Object matching data:
:::::

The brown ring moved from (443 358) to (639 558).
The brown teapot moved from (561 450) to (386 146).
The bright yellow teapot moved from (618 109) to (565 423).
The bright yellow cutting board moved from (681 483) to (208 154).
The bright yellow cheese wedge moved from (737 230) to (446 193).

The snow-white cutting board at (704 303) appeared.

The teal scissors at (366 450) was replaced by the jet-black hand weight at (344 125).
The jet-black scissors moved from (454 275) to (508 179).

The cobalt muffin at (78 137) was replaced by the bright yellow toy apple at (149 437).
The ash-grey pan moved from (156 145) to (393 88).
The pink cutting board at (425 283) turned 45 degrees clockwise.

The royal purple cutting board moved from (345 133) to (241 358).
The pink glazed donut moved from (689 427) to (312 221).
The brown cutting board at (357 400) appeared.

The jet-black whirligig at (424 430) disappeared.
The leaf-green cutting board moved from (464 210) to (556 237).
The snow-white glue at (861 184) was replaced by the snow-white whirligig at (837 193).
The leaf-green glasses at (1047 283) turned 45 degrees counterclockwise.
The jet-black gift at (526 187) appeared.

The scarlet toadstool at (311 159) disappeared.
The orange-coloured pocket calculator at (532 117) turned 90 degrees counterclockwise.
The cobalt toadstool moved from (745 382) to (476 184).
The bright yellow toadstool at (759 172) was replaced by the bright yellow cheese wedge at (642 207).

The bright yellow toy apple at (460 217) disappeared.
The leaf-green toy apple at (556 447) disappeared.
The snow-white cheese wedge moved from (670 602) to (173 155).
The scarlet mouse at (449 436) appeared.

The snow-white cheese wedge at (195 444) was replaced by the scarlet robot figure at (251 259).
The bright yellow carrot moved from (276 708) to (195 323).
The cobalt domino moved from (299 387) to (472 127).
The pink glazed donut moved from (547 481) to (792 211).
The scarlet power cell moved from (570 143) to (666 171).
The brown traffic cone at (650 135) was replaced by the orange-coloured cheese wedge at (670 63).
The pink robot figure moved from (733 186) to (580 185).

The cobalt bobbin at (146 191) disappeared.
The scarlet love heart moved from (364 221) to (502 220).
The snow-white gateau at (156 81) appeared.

:::::

Instructions to follow:
State the number of lines in the data above that include the word "teapot", leaving out any other words.

Answer space:
2